Exercise: An exact copy of every record is needed, with the pictures left out.

*** Extracted entries Section Begins ***

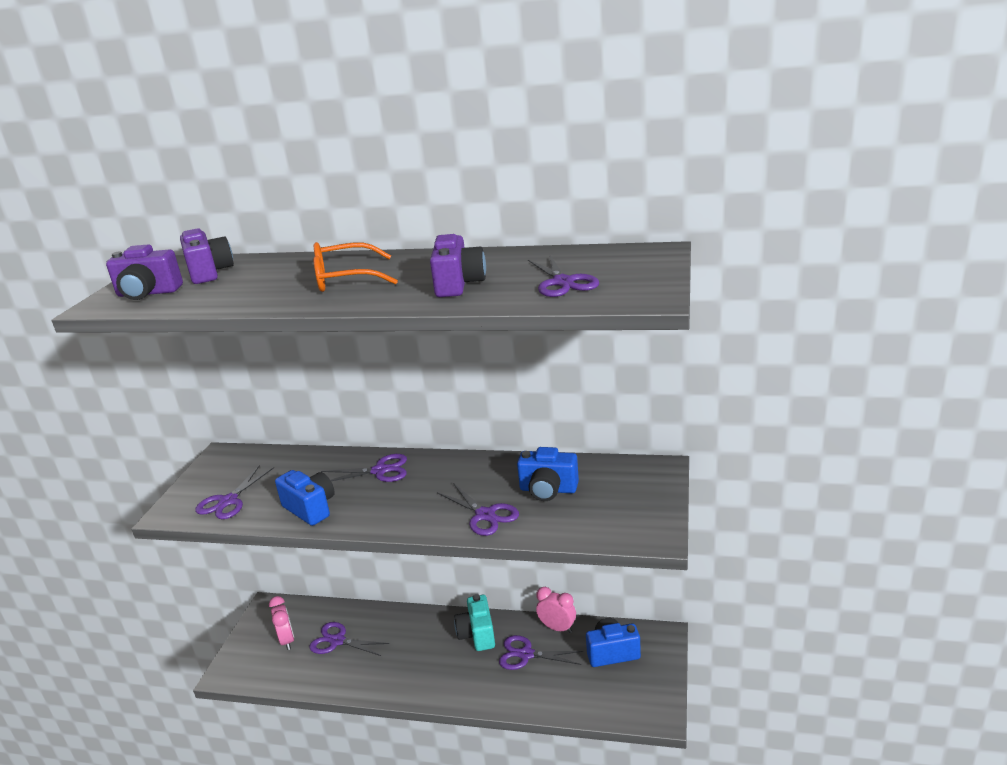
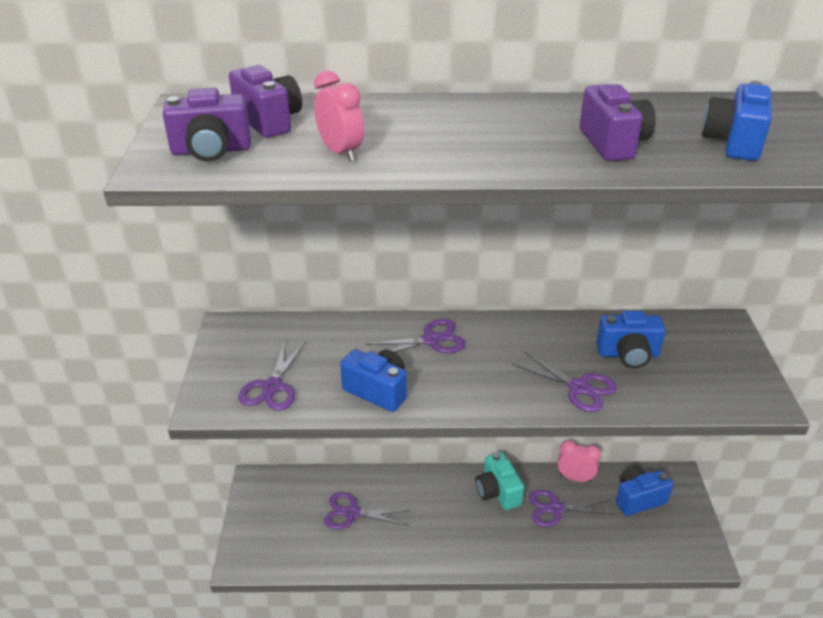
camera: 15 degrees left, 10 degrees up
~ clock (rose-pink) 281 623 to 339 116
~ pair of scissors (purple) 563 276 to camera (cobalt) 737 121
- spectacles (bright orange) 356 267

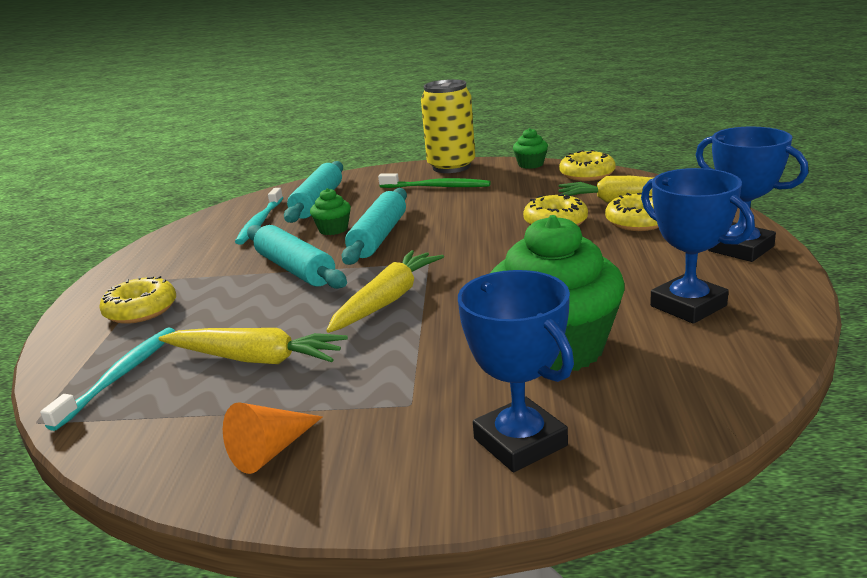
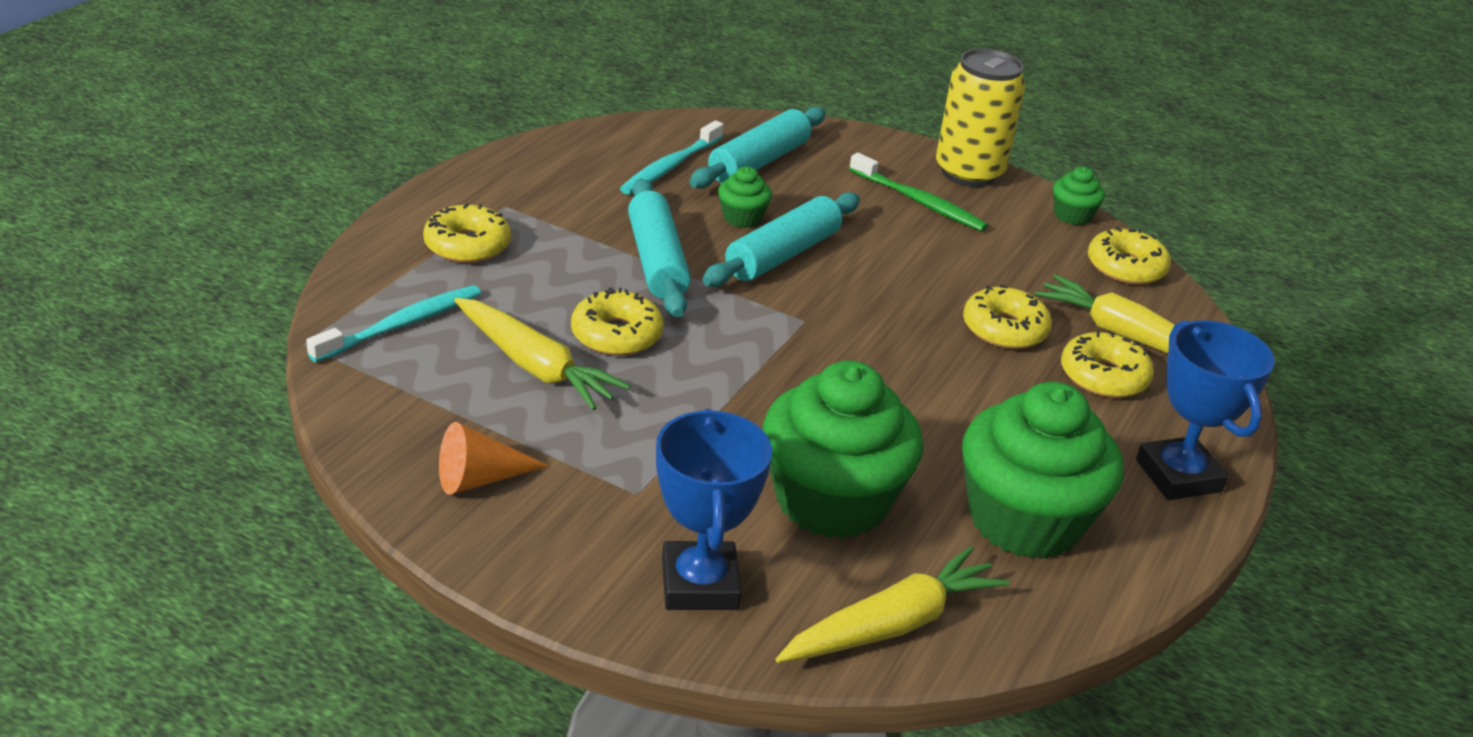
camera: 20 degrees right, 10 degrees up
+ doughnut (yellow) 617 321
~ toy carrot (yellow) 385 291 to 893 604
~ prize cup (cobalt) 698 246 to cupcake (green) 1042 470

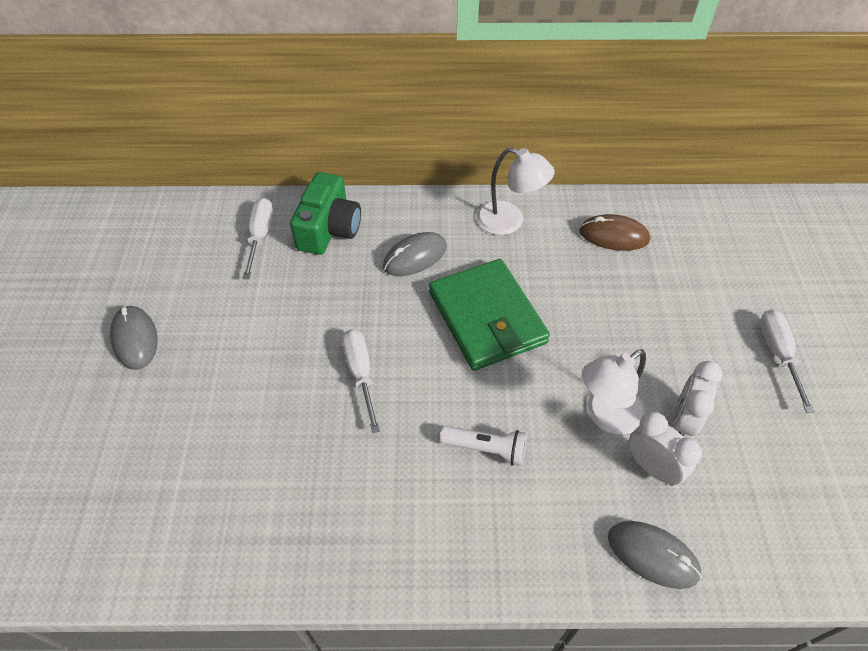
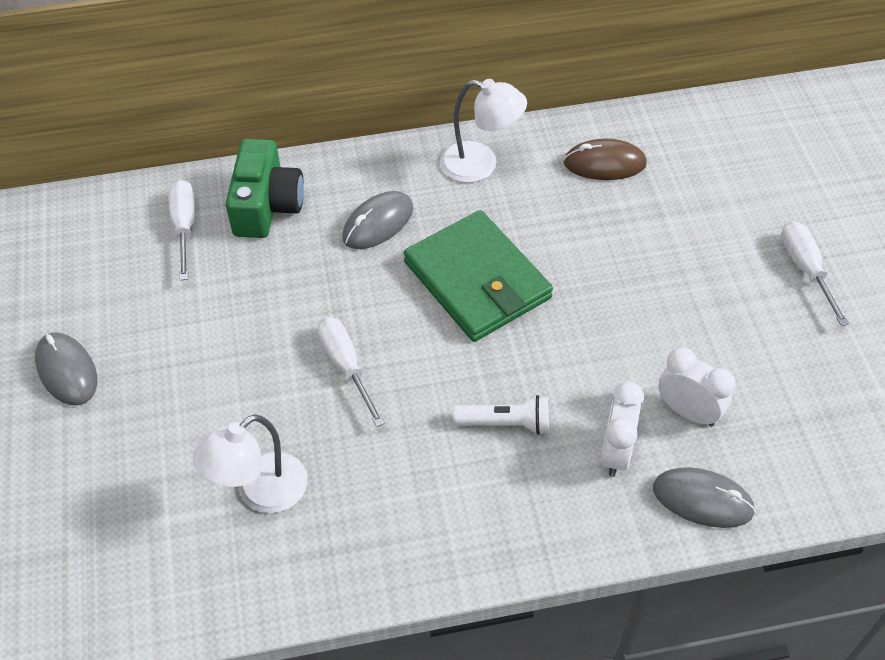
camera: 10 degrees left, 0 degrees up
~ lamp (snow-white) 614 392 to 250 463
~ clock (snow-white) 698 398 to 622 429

*** Extracted entries Section Ends ***

Your solution:
camera: 15 degrees left, 10 degrees up
~ clock (rose-pink) 281 623 to 339 116
~ pair of scissors (purple) 563 276 to camera (cobalt) 737 121
- spectacles (bright orange) 356 267

camera: 20 degrees right, 10 degrees up
+ doughnut (yellow) 617 321
~ toy carrot (yellow) 385 291 to 893 604
~ prize cup (cobalt) 698 246 to cupcake (green) 1042 470

camera: 10 degrees left, 0 degrees up
~ lamp (snow-white) 614 392 to 250 463
~ clock (snow-white) 698 398 to 622 429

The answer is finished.